- [Brief]: Whenever a line in the entries below contains the string "yellow", copy that line.

- [Supplied records]:
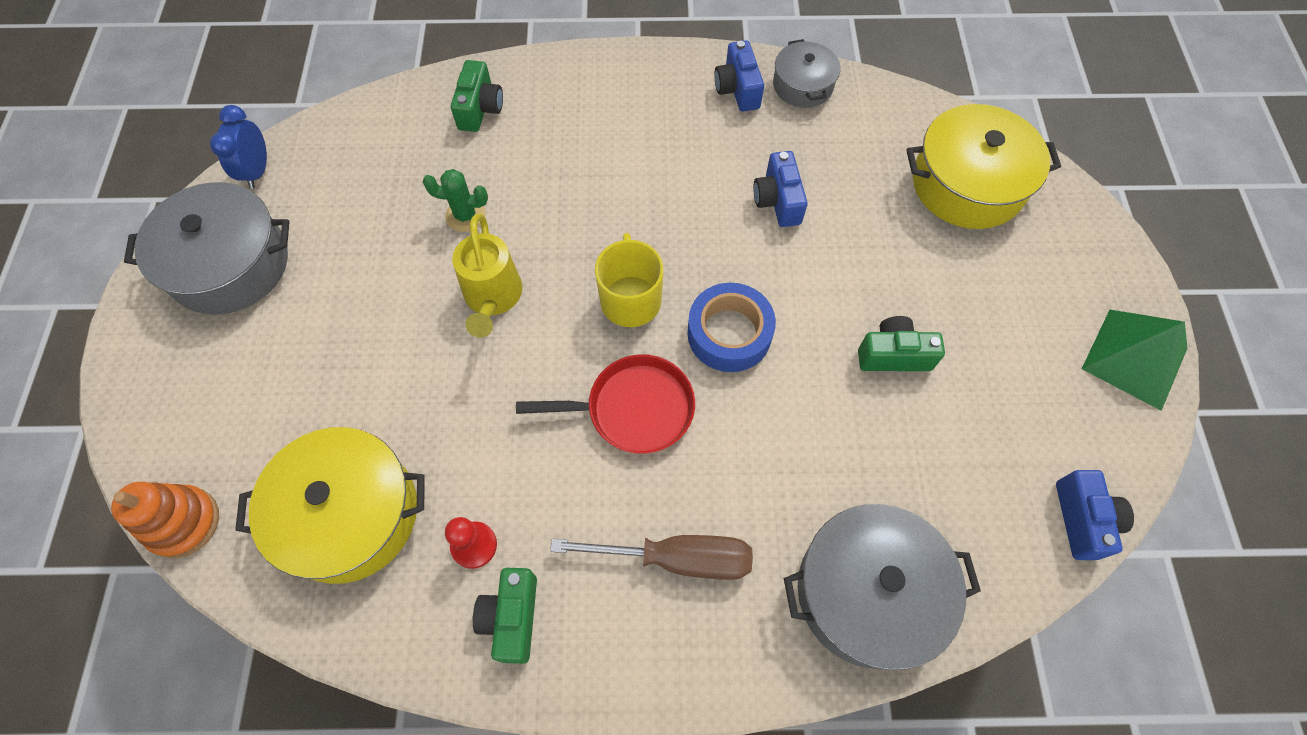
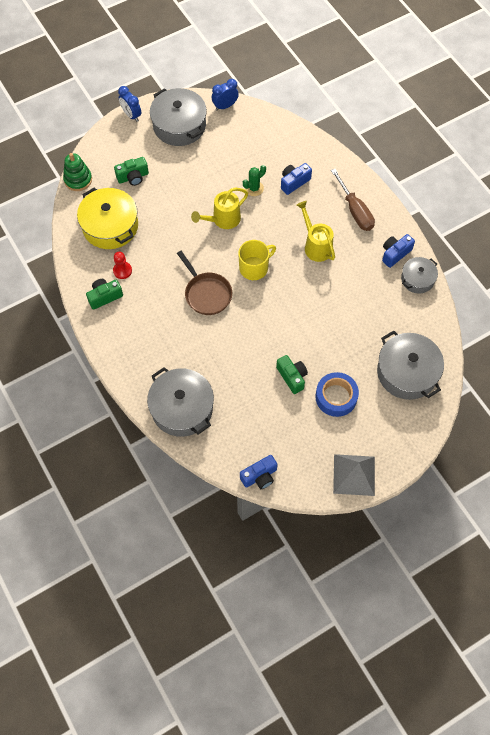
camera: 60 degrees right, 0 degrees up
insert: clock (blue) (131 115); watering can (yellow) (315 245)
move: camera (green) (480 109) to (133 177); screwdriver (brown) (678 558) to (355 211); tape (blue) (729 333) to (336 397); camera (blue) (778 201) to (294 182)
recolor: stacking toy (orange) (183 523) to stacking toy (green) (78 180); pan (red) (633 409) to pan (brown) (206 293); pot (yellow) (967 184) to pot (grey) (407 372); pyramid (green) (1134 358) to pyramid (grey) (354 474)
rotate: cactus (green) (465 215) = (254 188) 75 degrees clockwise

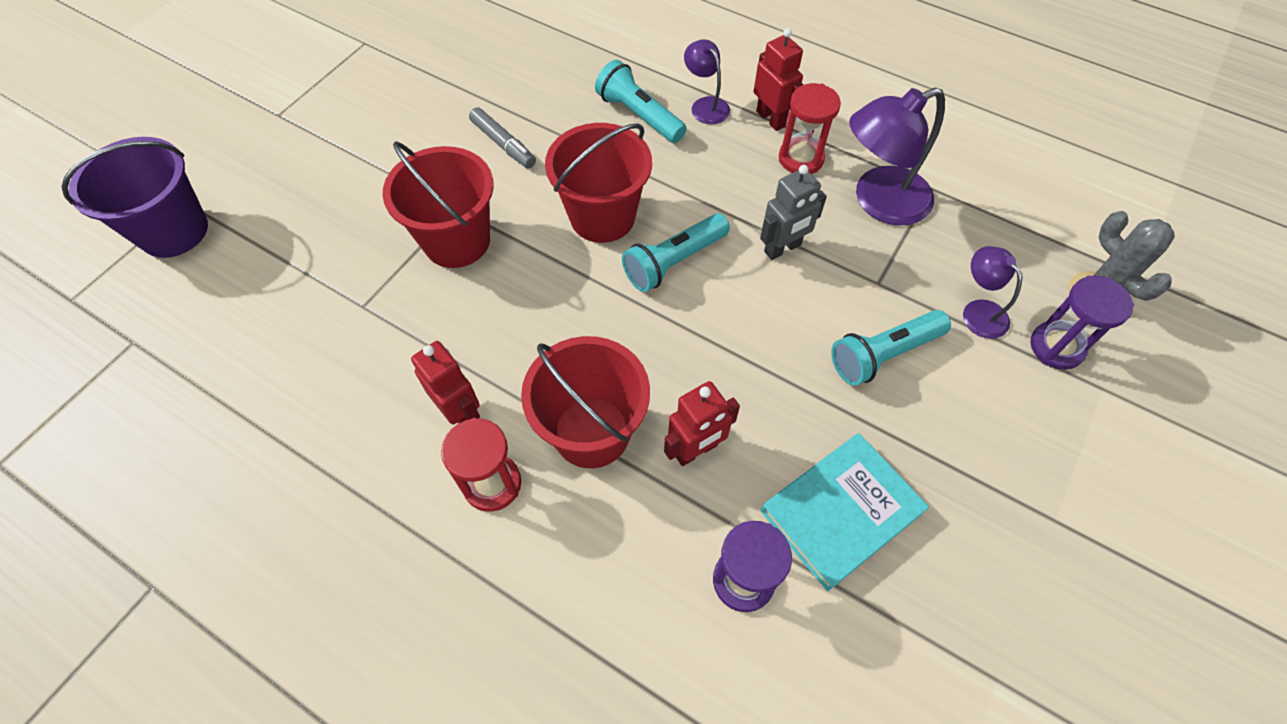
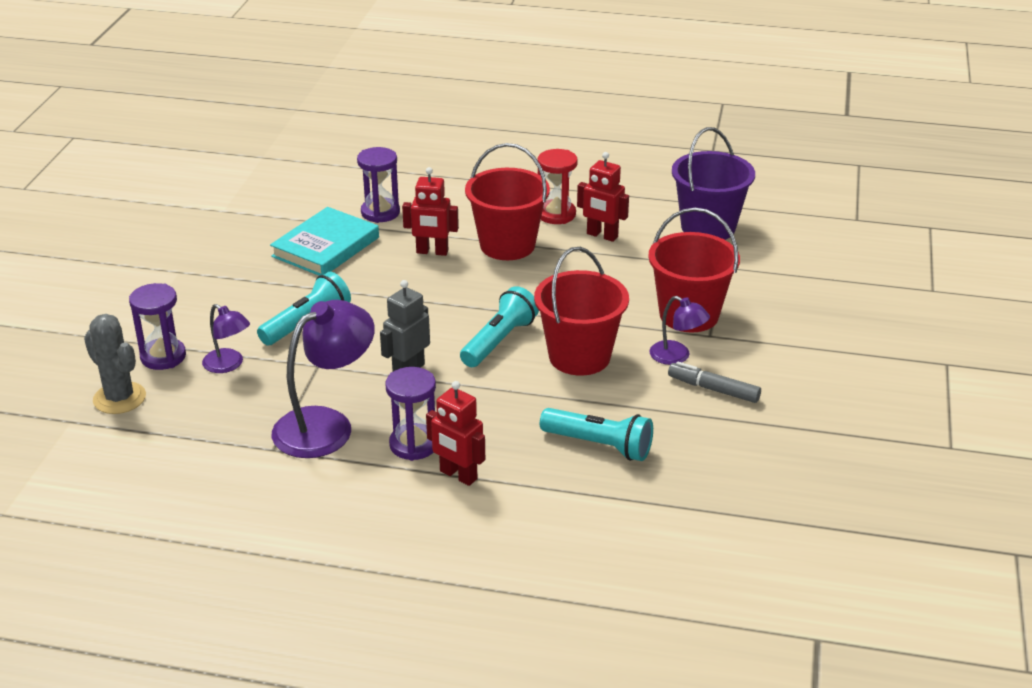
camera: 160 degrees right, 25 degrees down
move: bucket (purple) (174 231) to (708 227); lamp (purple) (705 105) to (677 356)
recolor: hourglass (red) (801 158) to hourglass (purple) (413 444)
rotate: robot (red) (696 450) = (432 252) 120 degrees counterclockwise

---

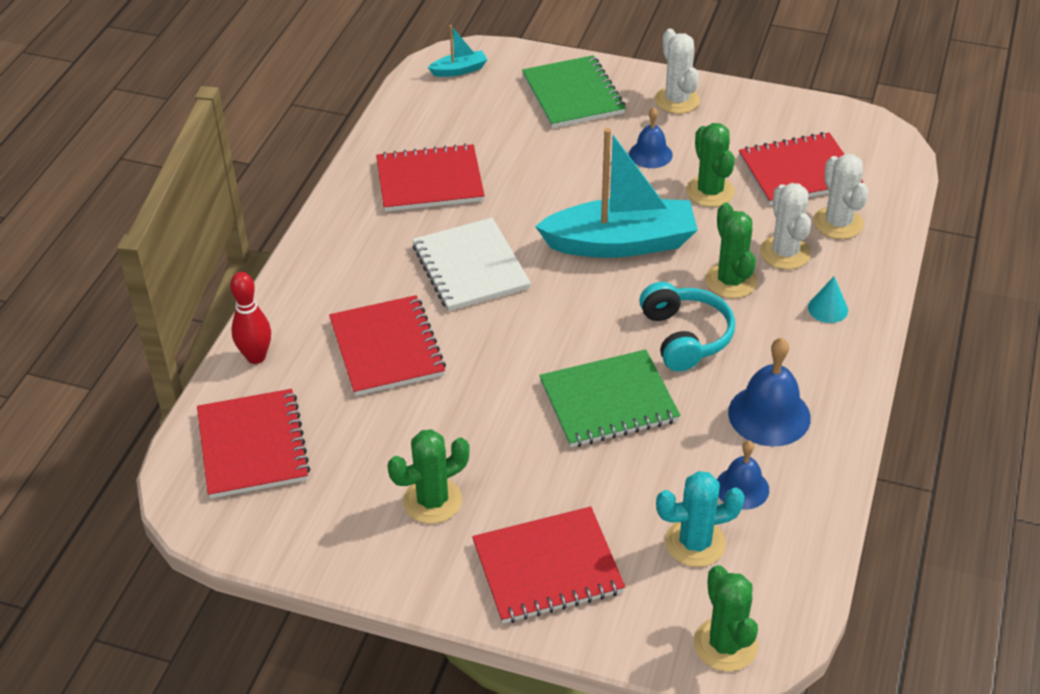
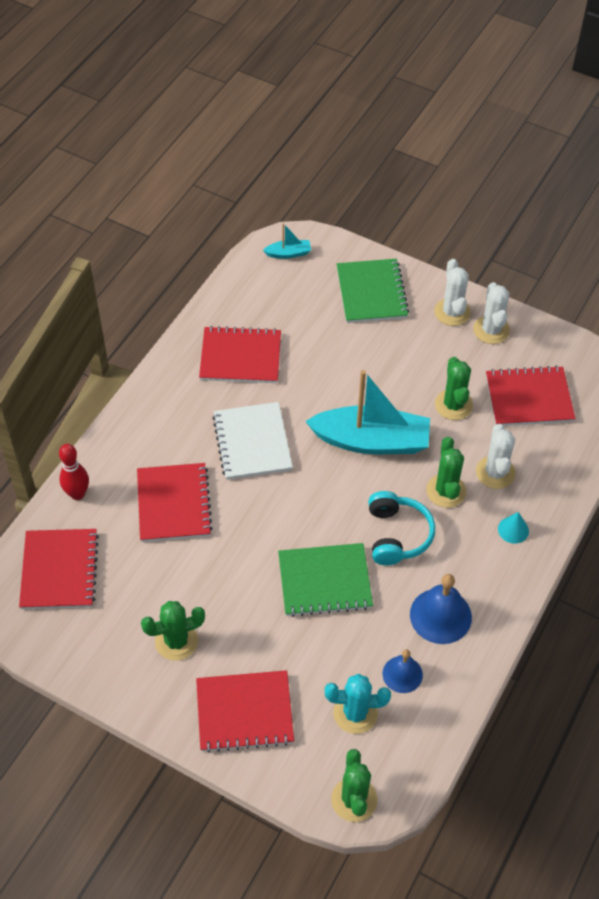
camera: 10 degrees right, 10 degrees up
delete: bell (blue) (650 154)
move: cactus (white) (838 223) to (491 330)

- [Finished exercise]:
insert: clock (blue) (131 115); watering can (yellow) (315 245)
recolor: stacking toy (orange) (183 523) to stacking toy (green) (78 180); pan (red) (633 409) to pan (brown) (206 293); pot (yellow) (967 184) to pot (grey) (407 372); pyramid (green) (1134 358) to pyramid (grey) (354 474)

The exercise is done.